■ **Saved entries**
┌──

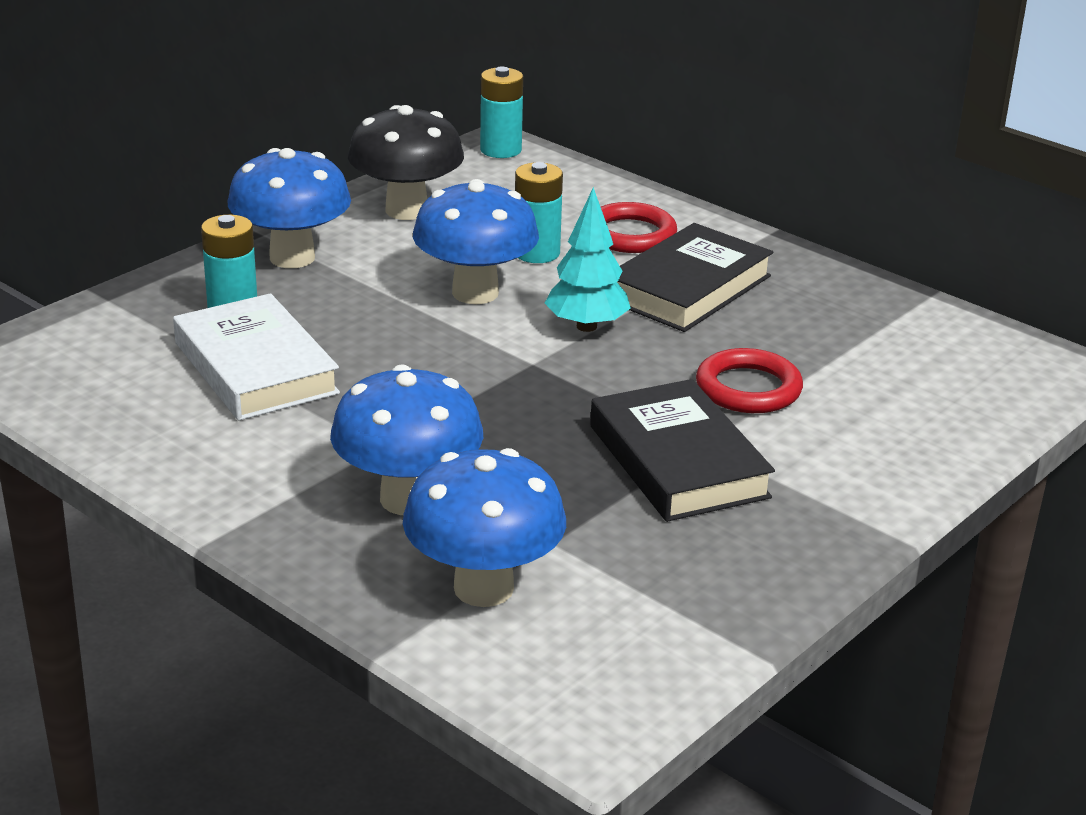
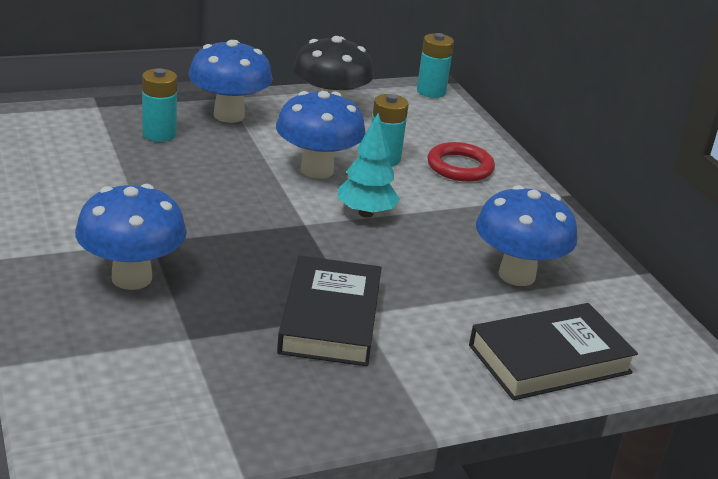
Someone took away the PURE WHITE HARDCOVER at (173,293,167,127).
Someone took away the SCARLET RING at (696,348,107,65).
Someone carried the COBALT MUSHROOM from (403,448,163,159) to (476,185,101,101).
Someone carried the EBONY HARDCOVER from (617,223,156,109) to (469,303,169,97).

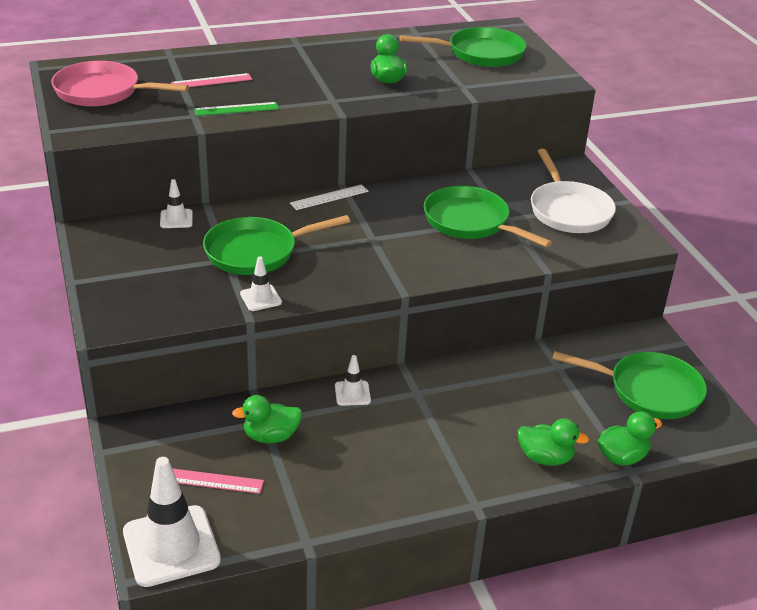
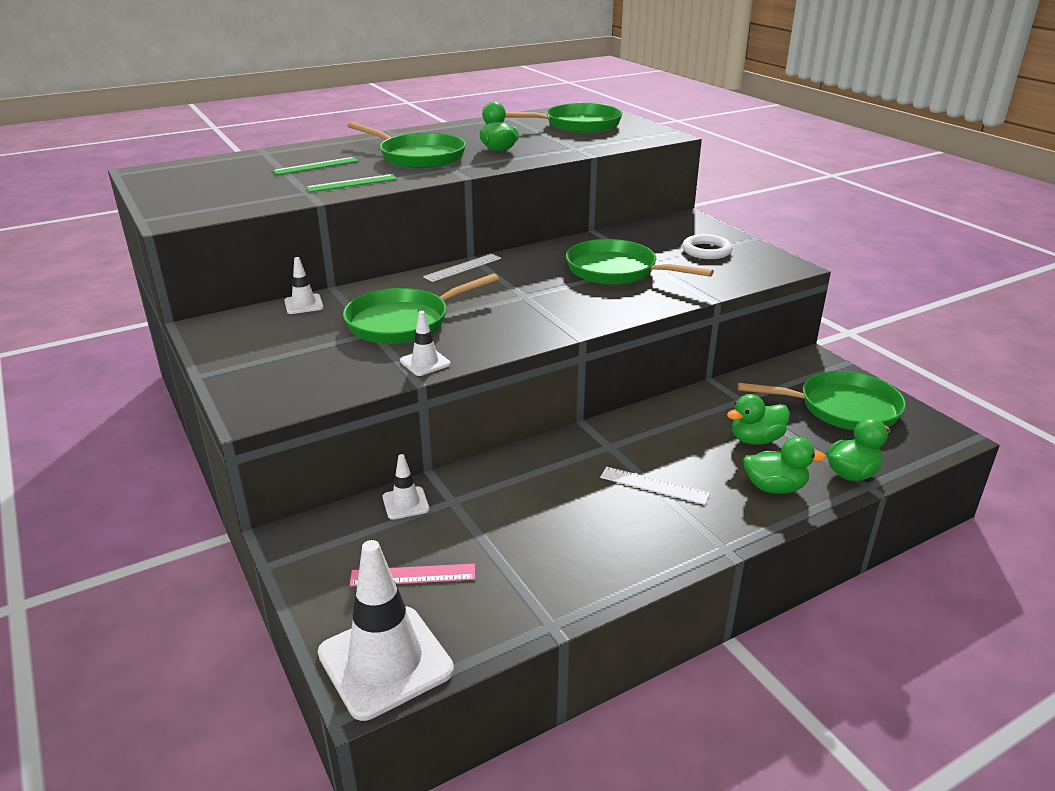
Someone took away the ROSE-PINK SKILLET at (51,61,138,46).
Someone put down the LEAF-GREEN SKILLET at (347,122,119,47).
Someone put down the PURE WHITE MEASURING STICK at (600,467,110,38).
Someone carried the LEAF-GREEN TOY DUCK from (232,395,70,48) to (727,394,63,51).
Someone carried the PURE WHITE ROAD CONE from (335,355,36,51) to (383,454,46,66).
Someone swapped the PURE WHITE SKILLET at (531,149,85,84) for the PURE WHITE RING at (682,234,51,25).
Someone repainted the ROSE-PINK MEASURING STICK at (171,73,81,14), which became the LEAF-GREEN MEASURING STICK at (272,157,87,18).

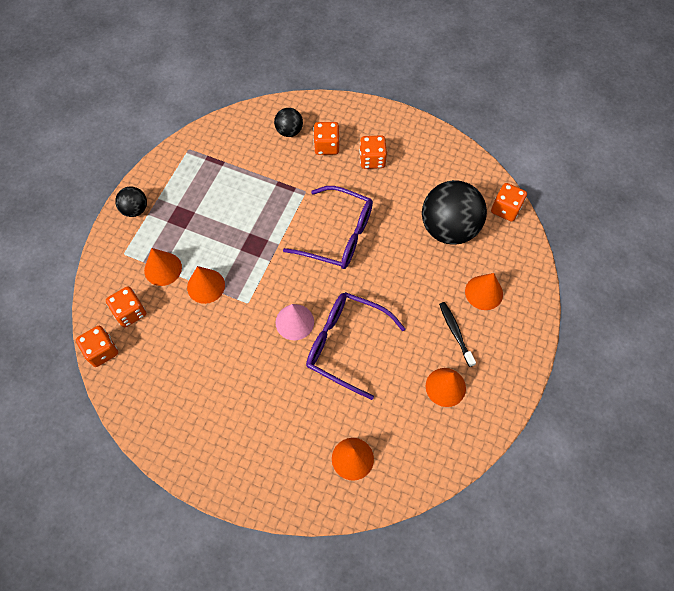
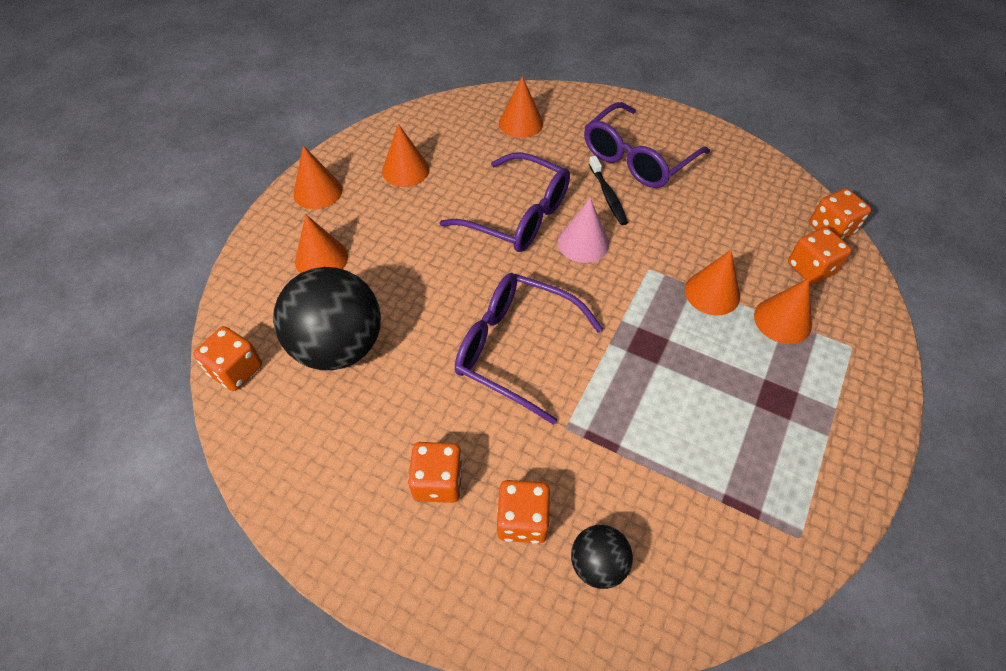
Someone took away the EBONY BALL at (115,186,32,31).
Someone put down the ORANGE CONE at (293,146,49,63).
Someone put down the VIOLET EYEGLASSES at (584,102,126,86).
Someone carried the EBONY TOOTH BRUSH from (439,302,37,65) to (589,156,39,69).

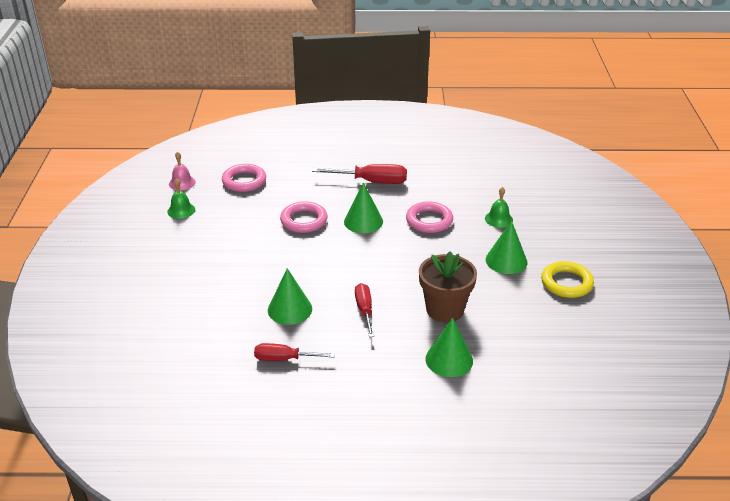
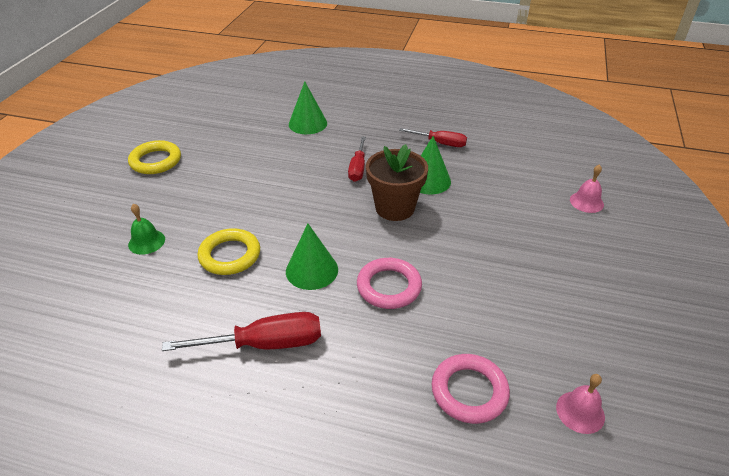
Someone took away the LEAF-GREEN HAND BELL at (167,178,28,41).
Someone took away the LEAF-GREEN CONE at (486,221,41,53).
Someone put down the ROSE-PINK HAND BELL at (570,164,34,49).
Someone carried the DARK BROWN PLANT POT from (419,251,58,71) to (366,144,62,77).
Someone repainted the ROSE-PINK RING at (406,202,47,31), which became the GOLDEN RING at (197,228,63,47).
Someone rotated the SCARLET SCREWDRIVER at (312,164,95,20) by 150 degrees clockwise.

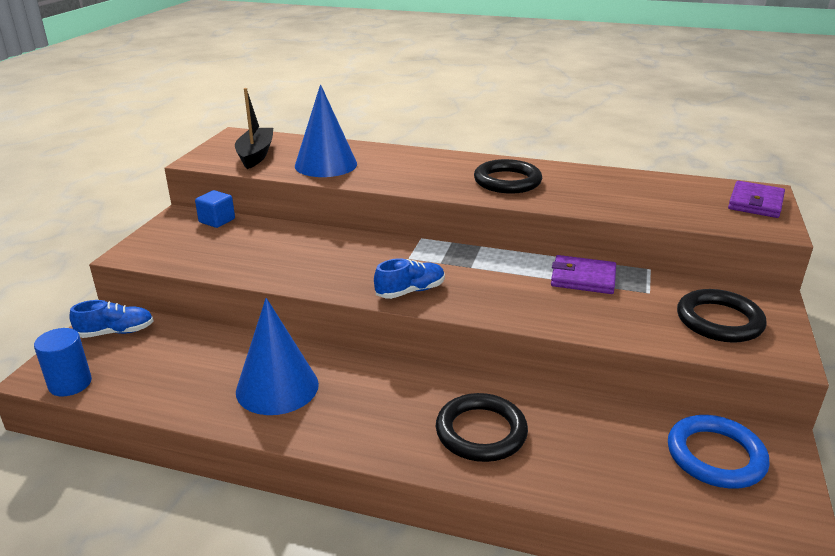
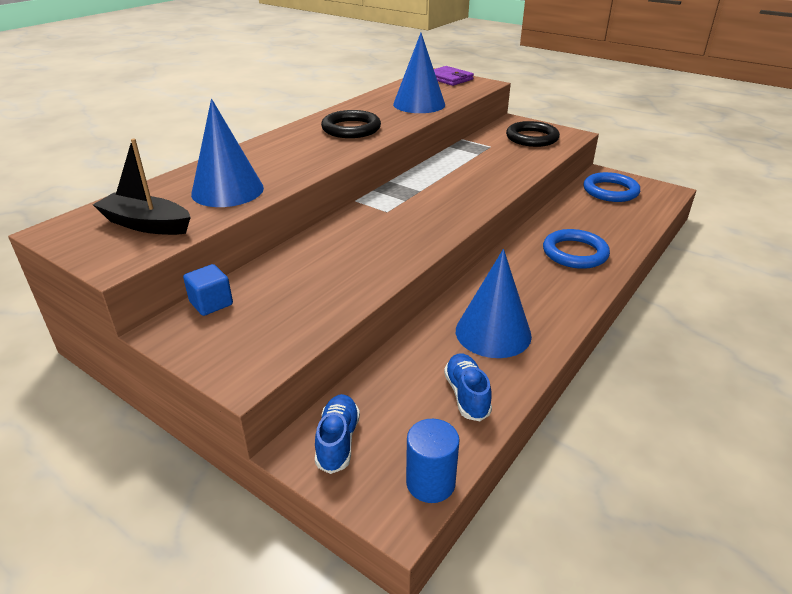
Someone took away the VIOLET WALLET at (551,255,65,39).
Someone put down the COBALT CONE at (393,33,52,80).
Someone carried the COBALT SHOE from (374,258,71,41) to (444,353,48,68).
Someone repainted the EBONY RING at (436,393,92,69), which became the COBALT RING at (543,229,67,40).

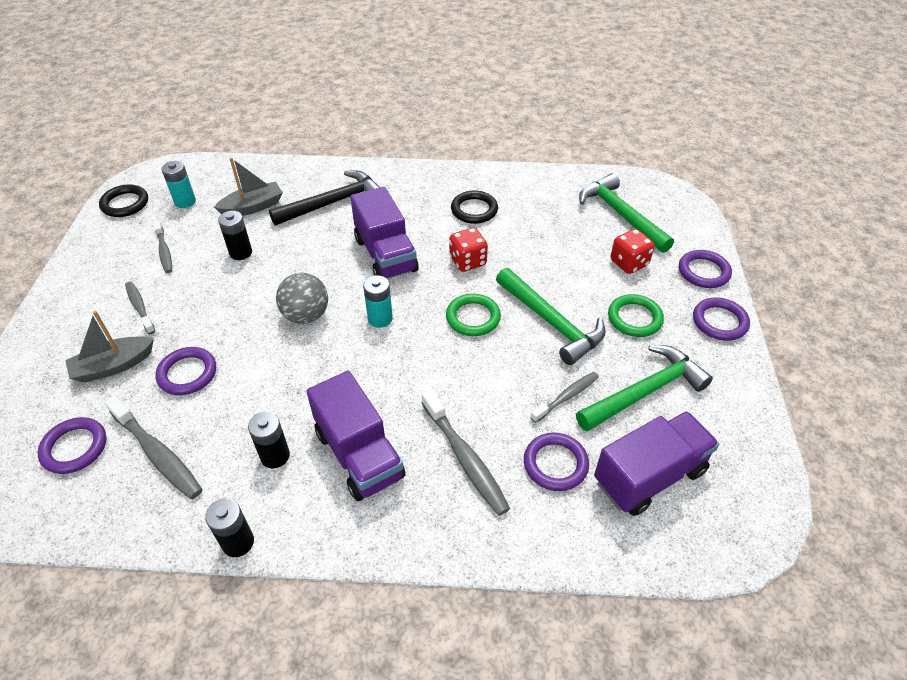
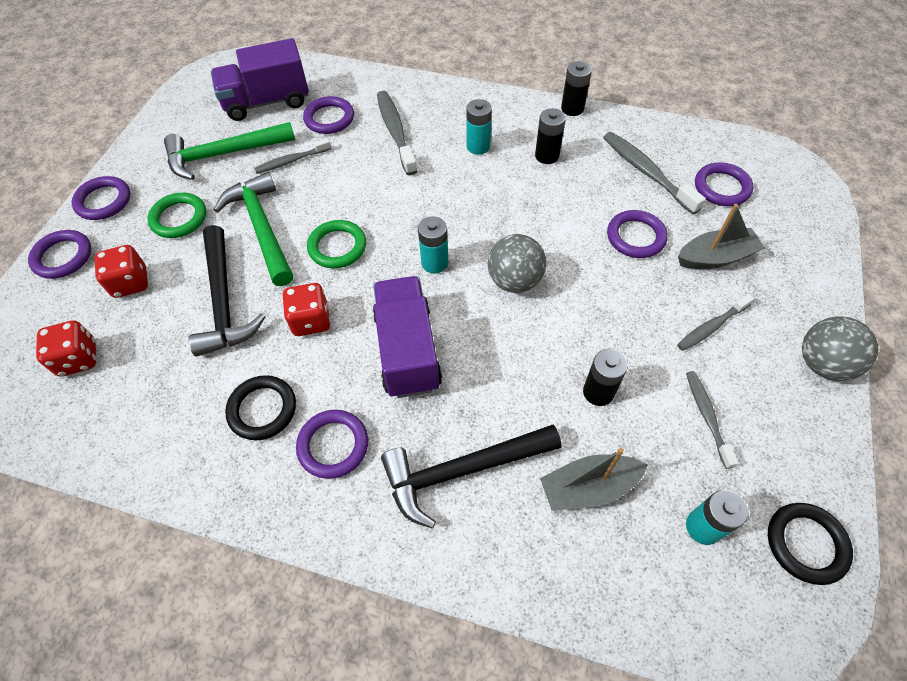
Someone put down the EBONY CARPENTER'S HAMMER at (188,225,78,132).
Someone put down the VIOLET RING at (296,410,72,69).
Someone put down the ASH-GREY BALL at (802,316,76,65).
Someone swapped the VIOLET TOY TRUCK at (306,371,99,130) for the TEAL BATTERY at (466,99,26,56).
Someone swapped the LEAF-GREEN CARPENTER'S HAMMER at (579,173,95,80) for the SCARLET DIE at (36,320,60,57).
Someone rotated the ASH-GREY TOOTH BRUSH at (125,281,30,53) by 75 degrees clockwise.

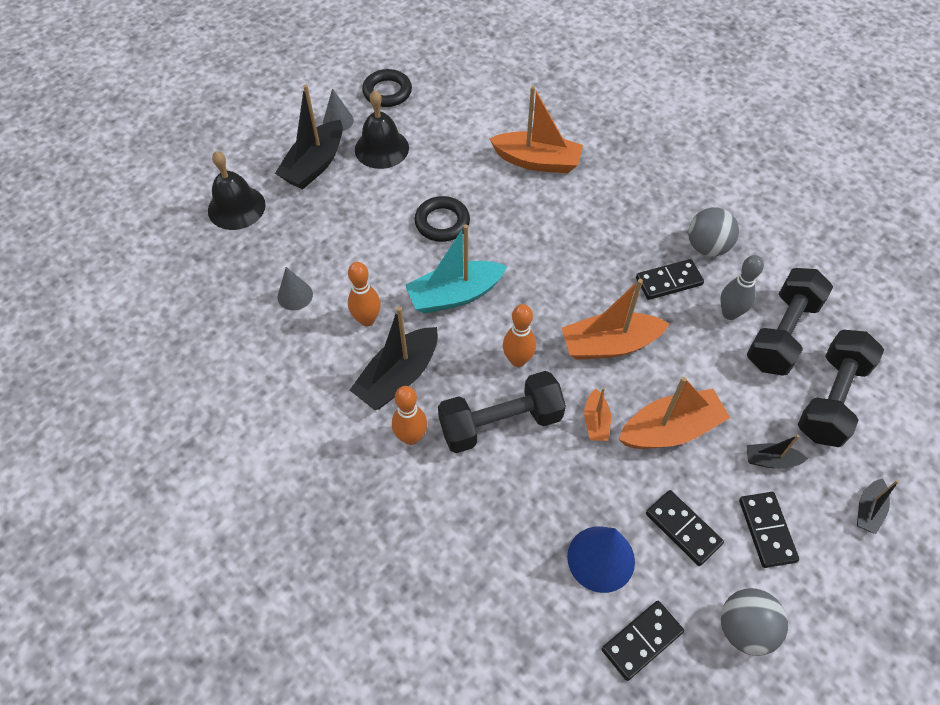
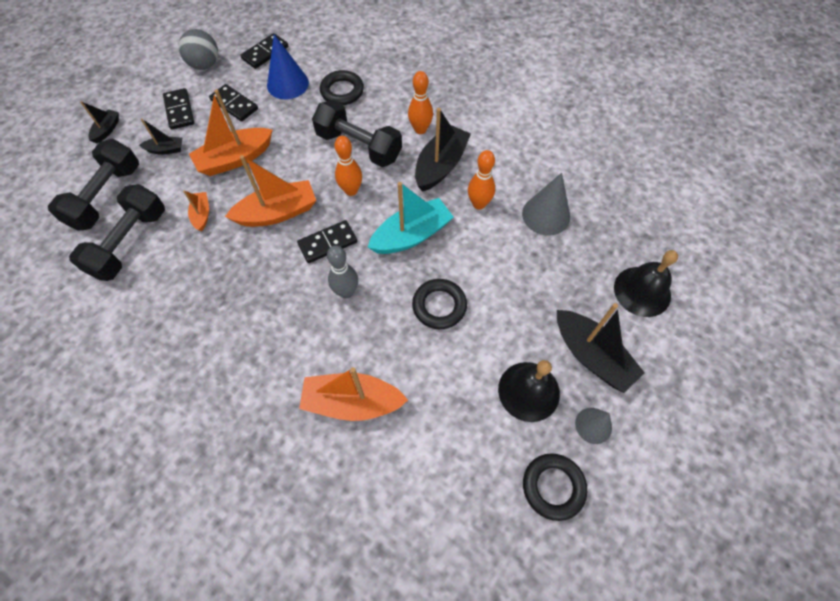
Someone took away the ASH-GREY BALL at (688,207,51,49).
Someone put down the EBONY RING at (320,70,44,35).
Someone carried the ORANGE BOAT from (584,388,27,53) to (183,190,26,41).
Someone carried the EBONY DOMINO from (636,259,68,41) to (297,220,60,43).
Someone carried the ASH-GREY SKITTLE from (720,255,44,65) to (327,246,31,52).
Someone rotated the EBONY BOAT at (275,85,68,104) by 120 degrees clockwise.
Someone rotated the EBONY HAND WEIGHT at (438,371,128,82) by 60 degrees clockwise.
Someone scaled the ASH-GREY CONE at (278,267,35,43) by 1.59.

└──

■ **INSTRUCTIONS TO FOLLOW**
Exclude every picture and copy the remaining data exactly.

■ **RESULT OF THIS TASK**
Someone took away the PURE WHITE HARDCOVER at (173,293,167,127).
Someone took away the SCARLET RING at (696,348,107,65).
Someone carried the COBALT MUSHROOM from (403,448,163,159) to (476,185,101,101).
Someone carried the EBONY HARDCOVER from (617,223,156,109) to (469,303,169,97).

Someone took away the ROSE-PINK SKILLET at (51,61,138,46).
Someone put down the LEAF-GREEN SKILLET at (347,122,119,47).
Someone put down the PURE WHITE MEASURING STICK at (600,467,110,38).
Someone carried the LEAF-GREEN TOY DUCK from (232,395,70,48) to (727,394,63,51).
Someone carried the PURE WHITE ROAD CONE from (335,355,36,51) to (383,454,46,66).
Someone swapped the PURE WHITE SKILLET at (531,149,85,84) for the PURE WHITE RING at (682,234,51,25).
Someone repainted the ROSE-PINK MEASURING STICK at (171,73,81,14), which became the LEAF-GREEN MEASURING STICK at (272,157,87,18).

Someone took away the EBONY BALL at (115,186,32,31).
Someone put down the ORANGE CONE at (293,146,49,63).
Someone put down the VIOLET EYEGLASSES at (584,102,126,86).
Someone carried the EBONY TOOTH BRUSH from (439,302,37,65) to (589,156,39,69).

Someone took away the LEAF-GREEN HAND BELL at (167,178,28,41).
Someone took away the LEAF-GREEN CONE at (486,221,41,53).
Someone put down the ROSE-PINK HAND BELL at (570,164,34,49).
Someone carried the DARK BROWN PLANT POT from (419,251,58,71) to (366,144,62,77).
Someone repainted the ROSE-PINK RING at (406,202,47,31), which became the GOLDEN RING at (197,228,63,47).
Someone rotated the SCARLET SCREWDRIVER at (312,164,95,20) by 150 degrees clockwise.

Someone took away the VIOLET WALLET at (551,255,65,39).
Someone put down the COBALT CONE at (393,33,52,80).
Someone carried the COBALT SHOE from (374,258,71,41) to (444,353,48,68).
Someone repainted the EBONY RING at (436,393,92,69), which became the COBALT RING at (543,229,67,40).

Someone put down the EBONY CARPENTER'S HAMMER at (188,225,78,132).
Someone put down the VIOLET RING at (296,410,72,69).
Someone put down the ASH-GREY BALL at (802,316,76,65).
Someone swapped the VIOLET TOY TRUCK at (306,371,99,130) for the TEAL BATTERY at (466,99,26,56).
Someone swapped the LEAF-GREEN CARPENTER'S HAMMER at (579,173,95,80) for the SCARLET DIE at (36,320,60,57).
Someone rotated the ASH-GREY TOOTH BRUSH at (125,281,30,53) by 75 degrees clockwise.

Someone took away the ASH-GREY BALL at (688,207,51,49).
Someone put down the EBONY RING at (320,70,44,35).
Someone carried the ORANGE BOAT from (584,388,27,53) to (183,190,26,41).
Someone carried the EBONY DOMINO from (636,259,68,41) to (297,220,60,43).
Someone carried the ASH-GREY SKITTLE from (720,255,44,65) to (327,246,31,52).
Someone rotated the EBONY BOAT at (275,85,68,104) by 120 degrees clockwise.
Someone rotated the EBONY HAND WEIGHT at (438,371,128,82) by 60 degrees clockwise.
Someone scaled the ASH-GREY CONE at (278,267,35,43) by 1.59.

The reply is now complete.